Short exercise: Pull every line containing "stained" out of the material below.

====== Data in this exercise ======

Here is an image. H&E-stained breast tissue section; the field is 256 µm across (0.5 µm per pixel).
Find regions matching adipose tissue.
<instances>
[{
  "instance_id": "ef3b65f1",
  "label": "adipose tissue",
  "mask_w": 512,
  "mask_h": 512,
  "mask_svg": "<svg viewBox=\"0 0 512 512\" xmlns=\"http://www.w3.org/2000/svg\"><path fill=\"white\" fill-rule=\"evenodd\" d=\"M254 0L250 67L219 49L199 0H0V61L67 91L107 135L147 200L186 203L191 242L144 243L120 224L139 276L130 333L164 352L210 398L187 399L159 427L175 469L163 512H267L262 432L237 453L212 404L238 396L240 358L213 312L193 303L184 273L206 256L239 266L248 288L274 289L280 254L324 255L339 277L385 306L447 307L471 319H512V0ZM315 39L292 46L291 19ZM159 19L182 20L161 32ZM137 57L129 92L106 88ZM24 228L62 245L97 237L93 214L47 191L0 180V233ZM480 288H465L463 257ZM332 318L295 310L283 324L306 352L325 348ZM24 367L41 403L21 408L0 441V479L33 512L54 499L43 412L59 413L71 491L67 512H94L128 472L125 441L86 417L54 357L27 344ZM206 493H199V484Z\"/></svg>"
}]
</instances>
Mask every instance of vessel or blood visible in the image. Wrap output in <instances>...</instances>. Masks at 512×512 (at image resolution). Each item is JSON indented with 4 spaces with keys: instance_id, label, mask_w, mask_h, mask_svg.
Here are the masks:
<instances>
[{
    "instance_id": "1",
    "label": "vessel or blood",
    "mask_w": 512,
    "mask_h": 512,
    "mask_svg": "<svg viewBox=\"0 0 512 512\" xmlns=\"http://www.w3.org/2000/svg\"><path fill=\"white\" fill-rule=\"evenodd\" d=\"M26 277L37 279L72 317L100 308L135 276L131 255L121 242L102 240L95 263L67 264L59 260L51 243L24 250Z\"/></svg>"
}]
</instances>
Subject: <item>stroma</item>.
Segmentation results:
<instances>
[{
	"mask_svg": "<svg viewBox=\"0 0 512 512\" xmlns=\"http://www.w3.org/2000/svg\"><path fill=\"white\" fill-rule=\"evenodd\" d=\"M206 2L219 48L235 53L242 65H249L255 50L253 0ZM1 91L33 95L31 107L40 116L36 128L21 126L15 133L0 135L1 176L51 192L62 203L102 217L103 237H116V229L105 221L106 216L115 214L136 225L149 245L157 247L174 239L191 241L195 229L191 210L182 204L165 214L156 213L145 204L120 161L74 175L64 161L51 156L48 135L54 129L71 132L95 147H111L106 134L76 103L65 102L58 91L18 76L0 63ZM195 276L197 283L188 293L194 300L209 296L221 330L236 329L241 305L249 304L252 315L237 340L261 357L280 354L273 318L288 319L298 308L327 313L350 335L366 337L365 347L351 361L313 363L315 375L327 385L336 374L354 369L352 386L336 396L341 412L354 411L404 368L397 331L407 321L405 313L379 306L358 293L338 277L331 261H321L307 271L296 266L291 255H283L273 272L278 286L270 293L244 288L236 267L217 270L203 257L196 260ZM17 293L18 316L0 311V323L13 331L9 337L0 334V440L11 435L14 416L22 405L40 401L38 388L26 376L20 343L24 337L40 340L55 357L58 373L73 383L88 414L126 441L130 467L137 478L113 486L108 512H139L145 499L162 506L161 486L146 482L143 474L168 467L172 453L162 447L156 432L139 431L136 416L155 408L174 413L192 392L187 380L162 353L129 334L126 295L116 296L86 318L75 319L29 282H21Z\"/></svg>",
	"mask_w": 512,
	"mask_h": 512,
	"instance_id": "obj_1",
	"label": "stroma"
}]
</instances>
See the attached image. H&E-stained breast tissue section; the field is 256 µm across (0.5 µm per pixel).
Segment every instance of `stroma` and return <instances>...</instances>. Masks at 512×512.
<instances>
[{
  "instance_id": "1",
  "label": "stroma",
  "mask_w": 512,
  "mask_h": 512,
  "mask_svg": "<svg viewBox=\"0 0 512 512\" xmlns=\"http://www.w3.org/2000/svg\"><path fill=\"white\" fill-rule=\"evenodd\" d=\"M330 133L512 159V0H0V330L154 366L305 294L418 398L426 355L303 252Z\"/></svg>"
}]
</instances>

======

Output of the exercise:
Here is an image. H&E-stained breast tissue section; the field is 256 µm across (0.5 µm per pixel).
See the attached image. H&E-stained breast tissue section; the field is 256 µm across (0.5 µm per pixel).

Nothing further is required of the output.